> [Task requirements]:
Would you repeat every line of the data exactly?

> [Records for processing]:
________
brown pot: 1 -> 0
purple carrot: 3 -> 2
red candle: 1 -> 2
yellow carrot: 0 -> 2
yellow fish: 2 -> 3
________
> [Expected answer]:
brown pot: 1 -> 0
purple carrot: 3 -> 2
red candle: 1 -> 2
yellow carrot: 0 -> 2
yellow fish: 2 -> 3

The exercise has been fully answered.